▸ **EXERCISE PROMPT**
Wherever the word "teddy" appears in a line of the data, that line should be copied.

▸ **Data extracted from a collection**

--------

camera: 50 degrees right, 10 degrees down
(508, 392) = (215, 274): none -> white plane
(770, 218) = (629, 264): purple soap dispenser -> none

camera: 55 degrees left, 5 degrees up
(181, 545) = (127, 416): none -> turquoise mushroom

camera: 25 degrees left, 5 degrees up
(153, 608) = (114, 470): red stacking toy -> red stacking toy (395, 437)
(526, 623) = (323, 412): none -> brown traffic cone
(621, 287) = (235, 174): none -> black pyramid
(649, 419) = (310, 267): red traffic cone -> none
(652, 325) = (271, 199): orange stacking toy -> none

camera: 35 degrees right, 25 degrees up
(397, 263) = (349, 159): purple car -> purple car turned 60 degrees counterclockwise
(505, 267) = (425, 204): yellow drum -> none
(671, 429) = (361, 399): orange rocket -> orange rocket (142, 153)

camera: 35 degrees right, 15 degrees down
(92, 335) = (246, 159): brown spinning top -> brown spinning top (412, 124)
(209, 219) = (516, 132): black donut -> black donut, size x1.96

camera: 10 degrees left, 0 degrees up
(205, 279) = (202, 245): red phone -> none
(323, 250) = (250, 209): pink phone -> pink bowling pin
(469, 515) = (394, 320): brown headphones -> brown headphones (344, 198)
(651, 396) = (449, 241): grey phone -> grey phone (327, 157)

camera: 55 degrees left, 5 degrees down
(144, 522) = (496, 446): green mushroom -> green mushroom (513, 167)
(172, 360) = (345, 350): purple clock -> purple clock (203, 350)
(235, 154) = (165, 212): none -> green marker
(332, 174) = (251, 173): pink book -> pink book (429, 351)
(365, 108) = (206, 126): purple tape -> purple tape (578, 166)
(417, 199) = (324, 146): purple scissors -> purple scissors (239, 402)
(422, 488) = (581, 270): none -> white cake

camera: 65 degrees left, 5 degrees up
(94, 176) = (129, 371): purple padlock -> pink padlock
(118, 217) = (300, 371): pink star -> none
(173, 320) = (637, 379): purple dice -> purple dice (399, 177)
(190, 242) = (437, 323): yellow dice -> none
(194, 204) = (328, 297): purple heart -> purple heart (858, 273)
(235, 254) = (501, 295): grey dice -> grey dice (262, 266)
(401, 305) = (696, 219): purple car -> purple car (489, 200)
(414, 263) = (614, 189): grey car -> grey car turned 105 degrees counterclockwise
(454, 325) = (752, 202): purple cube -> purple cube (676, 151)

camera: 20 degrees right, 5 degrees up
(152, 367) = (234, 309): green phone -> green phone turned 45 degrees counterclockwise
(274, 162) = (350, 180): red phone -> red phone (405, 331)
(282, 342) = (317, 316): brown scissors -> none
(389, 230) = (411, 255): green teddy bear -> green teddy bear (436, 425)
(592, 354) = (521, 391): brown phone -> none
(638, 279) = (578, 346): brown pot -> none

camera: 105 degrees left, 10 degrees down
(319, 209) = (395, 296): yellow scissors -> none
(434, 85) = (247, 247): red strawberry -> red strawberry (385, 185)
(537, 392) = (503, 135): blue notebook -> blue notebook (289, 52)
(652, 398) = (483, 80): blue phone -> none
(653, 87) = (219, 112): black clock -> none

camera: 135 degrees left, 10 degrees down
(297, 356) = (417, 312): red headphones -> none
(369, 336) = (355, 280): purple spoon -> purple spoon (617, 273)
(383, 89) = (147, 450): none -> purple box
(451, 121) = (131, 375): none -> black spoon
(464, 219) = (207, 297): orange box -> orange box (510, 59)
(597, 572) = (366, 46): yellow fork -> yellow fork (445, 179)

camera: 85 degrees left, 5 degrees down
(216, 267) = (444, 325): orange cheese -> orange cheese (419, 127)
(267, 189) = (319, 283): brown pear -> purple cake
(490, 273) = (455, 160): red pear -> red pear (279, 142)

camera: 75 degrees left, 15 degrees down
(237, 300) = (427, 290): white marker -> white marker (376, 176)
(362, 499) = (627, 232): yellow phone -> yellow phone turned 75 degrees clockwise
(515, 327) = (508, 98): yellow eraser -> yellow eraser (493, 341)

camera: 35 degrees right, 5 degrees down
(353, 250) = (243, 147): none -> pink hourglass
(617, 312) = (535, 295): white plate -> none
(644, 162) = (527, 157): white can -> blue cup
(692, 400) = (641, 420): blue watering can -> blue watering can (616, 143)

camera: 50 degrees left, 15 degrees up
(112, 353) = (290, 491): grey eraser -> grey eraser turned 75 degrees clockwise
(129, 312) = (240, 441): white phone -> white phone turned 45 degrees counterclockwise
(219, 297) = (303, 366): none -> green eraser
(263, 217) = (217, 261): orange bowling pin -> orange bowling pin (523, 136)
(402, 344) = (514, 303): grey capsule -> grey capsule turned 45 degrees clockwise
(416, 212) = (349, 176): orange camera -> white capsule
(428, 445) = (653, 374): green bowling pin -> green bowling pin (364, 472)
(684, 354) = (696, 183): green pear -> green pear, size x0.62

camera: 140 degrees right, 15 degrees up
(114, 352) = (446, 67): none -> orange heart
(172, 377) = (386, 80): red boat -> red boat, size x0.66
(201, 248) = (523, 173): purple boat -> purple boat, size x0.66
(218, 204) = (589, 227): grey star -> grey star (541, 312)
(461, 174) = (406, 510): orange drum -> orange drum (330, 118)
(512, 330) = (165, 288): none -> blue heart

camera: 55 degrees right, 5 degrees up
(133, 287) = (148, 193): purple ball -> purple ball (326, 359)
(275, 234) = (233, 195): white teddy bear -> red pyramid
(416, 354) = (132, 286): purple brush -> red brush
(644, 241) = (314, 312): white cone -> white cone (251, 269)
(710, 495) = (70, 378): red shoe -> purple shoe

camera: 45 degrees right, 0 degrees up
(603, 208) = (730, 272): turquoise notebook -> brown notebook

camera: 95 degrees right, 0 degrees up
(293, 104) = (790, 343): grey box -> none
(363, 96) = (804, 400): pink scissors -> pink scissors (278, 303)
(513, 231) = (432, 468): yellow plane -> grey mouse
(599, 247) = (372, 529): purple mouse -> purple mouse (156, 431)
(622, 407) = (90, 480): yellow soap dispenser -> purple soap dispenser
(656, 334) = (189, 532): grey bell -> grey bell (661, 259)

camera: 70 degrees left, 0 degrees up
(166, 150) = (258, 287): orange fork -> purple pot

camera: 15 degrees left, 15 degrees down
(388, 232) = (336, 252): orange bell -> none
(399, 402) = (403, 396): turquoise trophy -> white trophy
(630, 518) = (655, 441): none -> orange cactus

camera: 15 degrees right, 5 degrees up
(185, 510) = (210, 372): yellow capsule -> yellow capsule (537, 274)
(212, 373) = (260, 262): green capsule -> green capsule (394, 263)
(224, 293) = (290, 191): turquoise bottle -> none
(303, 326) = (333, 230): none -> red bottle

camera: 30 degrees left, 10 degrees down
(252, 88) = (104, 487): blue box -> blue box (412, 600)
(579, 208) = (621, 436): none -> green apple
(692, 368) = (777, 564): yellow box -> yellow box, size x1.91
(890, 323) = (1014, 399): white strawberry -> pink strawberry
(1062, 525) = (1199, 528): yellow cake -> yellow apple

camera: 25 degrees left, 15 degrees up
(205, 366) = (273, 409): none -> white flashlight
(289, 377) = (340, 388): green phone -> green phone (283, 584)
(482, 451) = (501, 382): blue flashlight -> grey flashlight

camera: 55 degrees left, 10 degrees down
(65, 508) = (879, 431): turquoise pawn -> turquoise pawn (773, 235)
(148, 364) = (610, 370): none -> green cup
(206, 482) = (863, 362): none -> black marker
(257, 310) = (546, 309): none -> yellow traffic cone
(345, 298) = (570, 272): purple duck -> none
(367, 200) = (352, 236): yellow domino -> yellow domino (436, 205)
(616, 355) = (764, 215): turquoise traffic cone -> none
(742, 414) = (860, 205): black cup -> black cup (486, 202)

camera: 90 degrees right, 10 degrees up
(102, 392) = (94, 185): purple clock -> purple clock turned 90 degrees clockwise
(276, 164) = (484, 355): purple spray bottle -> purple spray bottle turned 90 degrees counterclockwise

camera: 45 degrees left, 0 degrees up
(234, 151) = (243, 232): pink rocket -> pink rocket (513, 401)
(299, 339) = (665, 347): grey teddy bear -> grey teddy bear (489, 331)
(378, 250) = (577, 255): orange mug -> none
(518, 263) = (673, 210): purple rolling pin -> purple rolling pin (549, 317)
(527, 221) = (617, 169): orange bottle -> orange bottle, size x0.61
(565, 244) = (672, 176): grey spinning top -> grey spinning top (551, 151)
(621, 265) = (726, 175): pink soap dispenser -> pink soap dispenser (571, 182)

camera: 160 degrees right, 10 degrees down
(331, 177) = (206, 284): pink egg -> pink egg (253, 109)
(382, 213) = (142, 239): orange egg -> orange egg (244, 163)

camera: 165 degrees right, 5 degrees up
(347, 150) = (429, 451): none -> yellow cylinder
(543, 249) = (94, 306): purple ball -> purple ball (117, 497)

--------

▸ **YOUR SOLUTION**
(389, 230) = (411, 255): green teddy bear -> green teddy bear (436, 425)
(275, 234) = (233, 195): white teddy bear -> red pyramid
(299, 339) = (665, 347): grey teddy bear -> grey teddy bear (489, 331)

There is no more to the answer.